-------- Exercise input
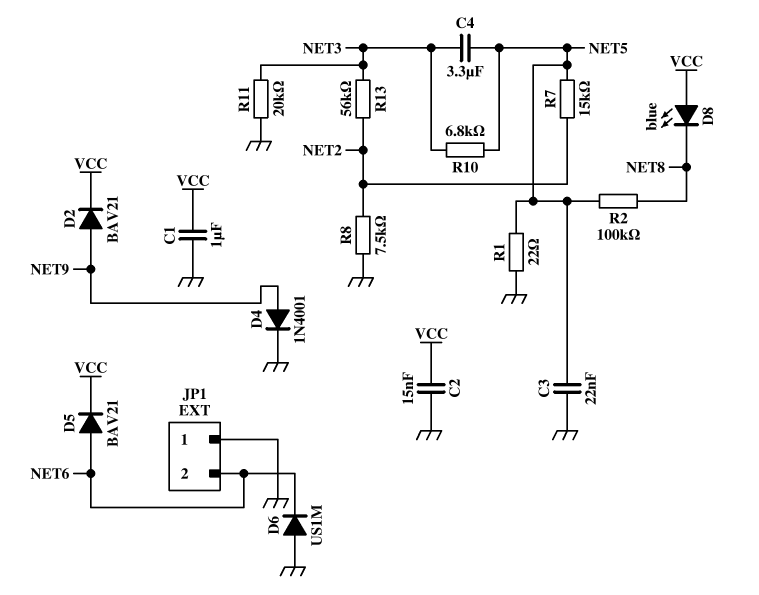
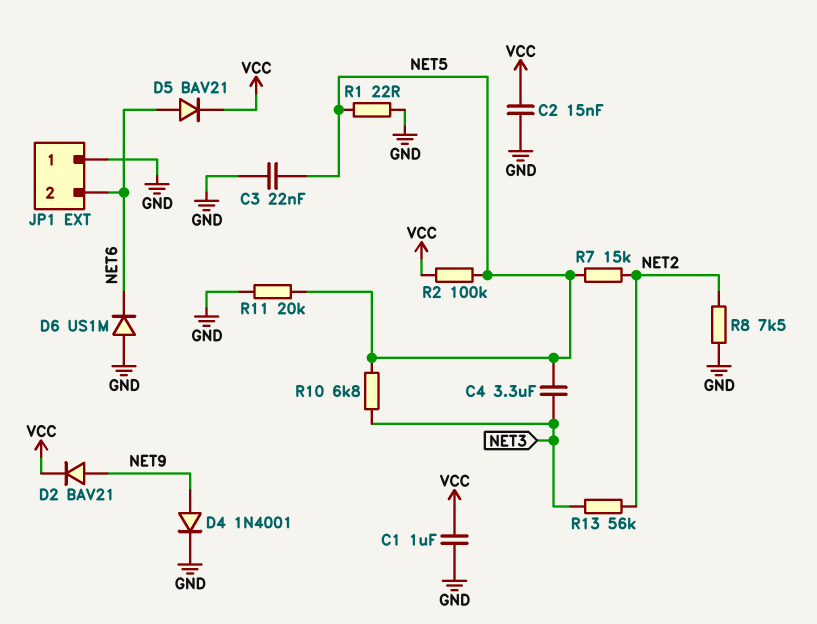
D8: LED blue (A VCC, K NET8) -> none
R2: 100k (NET5, NET8) -> 100k (NET5, VCC)
R11: 20k (GND, NET3) -> 20k (GND, NET5)

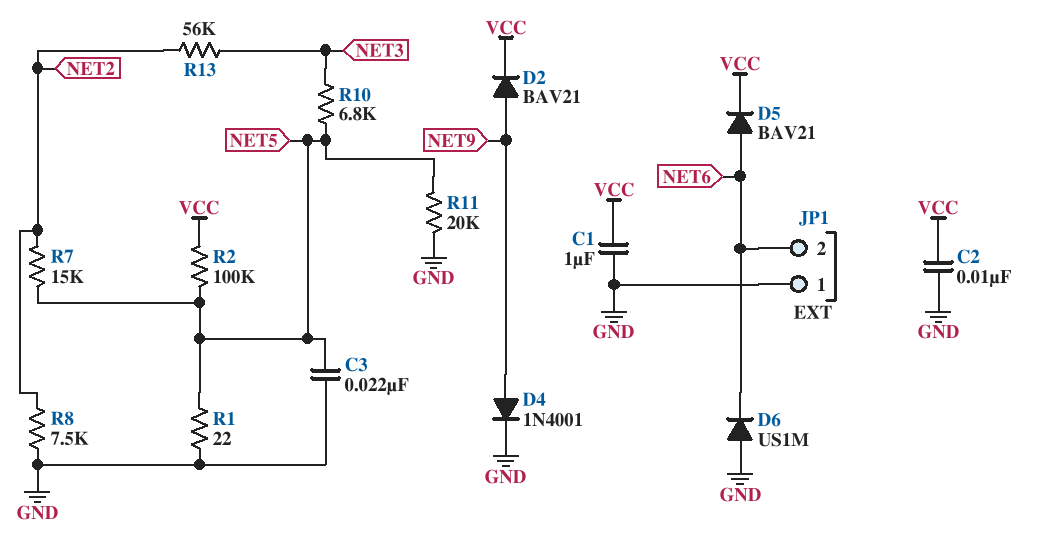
C2: 15nF (GND, VCC) -> 10nF (GND, VCC)
C4: 3.3uF (NET3, NET5) -> none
----------------
[Exercise directions] Reprint the listing above exactly, without images.

[Exercise answer]
D8: LED blue (A VCC, K NET8) -> none
R2: 100k (NET5, NET8) -> 100k (NET5, VCC)
R11: 20k (GND, NET3) -> 20k (GND, NET5)

C2: 15nF (GND, VCC) -> 10nF (GND, VCC)
C4: 3.3uF (NET3, NET5) -> none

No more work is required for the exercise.